**TASK ITEM**
Look through the data below and work out how many lines contain the string "black". Give the number alone.

**SUPPLIED MATERIAL**

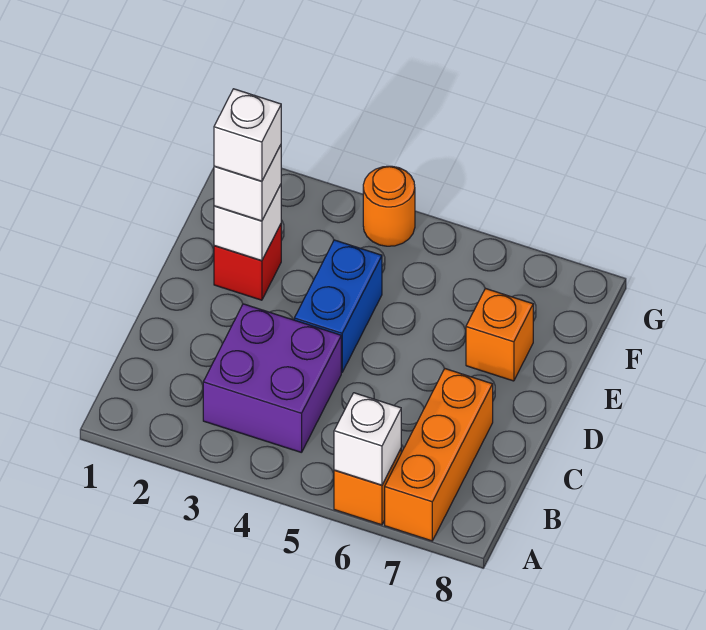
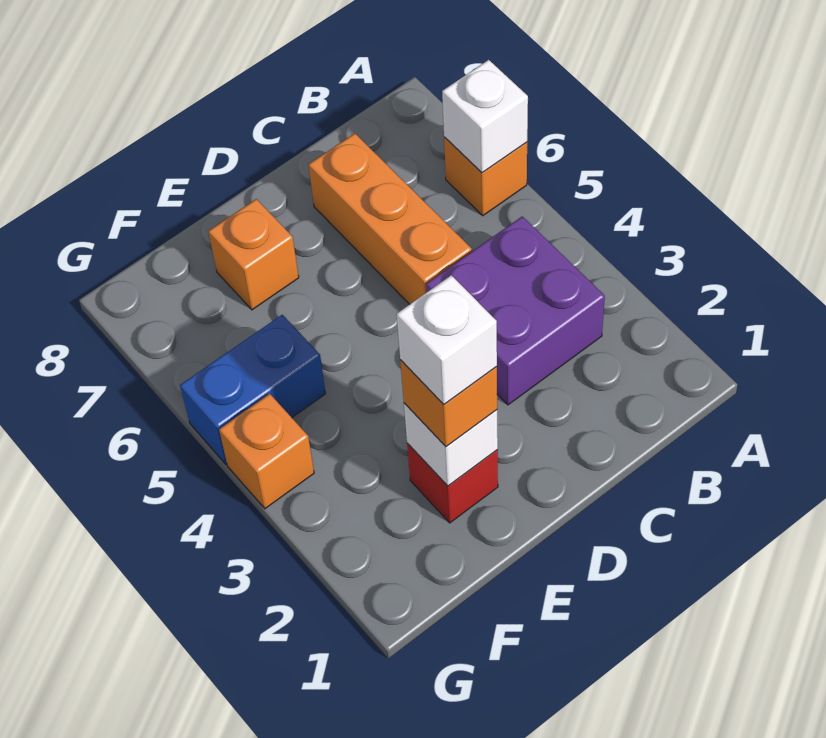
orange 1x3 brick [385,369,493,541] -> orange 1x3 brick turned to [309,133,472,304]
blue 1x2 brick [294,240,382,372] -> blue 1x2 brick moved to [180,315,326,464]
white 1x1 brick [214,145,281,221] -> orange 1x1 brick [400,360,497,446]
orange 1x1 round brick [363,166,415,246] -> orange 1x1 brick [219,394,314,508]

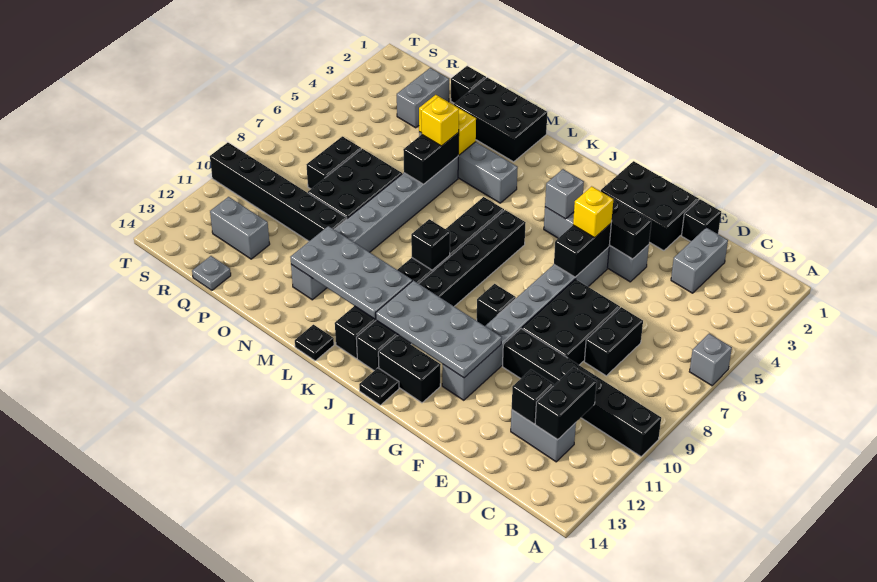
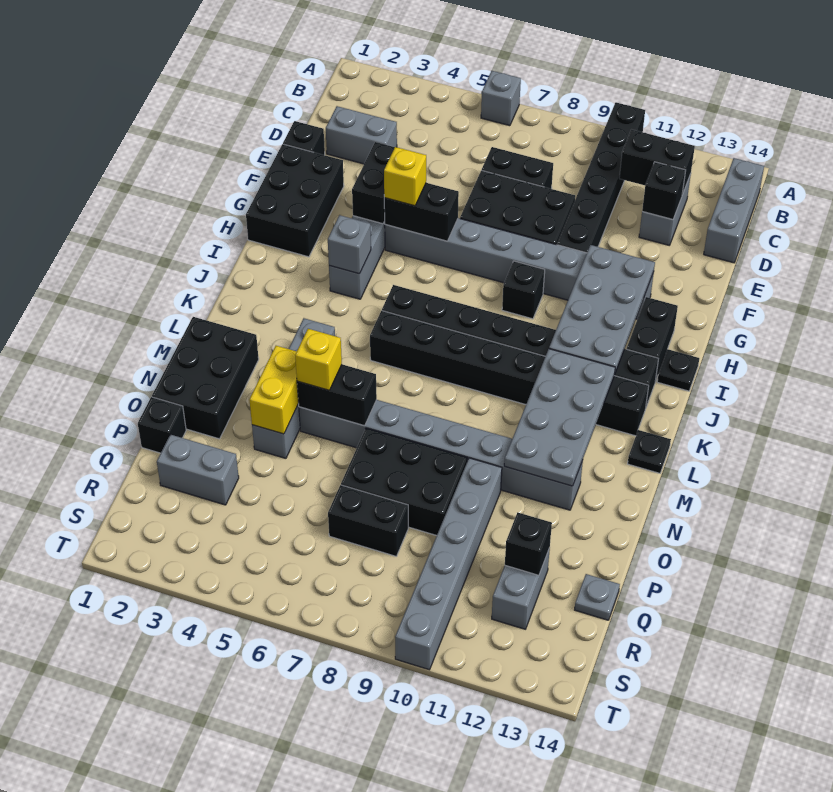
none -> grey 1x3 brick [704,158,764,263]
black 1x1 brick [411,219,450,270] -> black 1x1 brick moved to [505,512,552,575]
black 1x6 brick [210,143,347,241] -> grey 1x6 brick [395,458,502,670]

**SOLUTION TO THE EXERCISE**
2